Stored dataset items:
****

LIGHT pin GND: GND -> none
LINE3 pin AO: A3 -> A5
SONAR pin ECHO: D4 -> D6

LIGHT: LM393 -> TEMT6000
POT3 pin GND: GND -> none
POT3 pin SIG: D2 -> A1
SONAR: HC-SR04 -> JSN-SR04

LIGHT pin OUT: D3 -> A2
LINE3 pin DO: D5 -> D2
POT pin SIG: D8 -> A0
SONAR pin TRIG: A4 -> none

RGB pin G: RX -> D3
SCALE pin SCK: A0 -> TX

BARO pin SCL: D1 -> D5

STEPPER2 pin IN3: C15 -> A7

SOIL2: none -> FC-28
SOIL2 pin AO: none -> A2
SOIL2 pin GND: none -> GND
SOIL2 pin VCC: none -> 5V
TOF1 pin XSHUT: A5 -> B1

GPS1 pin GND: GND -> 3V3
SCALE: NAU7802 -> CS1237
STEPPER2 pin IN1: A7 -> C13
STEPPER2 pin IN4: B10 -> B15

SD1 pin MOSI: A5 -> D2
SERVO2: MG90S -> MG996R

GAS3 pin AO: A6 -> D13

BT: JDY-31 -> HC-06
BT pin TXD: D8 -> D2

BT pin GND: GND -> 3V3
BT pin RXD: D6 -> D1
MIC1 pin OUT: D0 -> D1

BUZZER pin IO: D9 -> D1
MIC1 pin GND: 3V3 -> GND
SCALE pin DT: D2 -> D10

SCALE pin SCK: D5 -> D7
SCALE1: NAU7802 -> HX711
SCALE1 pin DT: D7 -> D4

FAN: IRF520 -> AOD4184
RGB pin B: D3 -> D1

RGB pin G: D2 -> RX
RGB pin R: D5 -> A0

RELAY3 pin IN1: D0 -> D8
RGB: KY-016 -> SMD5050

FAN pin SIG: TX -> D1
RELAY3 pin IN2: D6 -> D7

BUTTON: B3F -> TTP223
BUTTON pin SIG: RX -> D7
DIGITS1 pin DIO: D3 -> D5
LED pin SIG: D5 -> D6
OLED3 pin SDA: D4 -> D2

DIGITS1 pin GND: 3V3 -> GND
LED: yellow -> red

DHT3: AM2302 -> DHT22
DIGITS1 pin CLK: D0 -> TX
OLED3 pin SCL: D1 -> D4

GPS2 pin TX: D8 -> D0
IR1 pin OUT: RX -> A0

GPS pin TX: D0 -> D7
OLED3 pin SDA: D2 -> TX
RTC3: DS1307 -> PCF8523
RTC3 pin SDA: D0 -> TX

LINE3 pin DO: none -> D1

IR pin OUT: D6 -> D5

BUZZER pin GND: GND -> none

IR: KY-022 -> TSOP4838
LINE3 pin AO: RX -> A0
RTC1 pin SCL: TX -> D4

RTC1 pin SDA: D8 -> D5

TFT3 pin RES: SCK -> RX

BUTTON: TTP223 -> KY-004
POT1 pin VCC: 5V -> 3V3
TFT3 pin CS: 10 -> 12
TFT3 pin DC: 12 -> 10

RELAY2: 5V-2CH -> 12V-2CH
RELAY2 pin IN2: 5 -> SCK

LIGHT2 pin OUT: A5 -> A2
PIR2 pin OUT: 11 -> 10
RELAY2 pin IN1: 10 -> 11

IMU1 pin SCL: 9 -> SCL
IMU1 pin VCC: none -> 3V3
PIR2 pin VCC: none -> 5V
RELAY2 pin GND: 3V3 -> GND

****

#### The problem:
A single number is requested: the count of lines in the data that hold "BUZZER".

#### Your solution:
2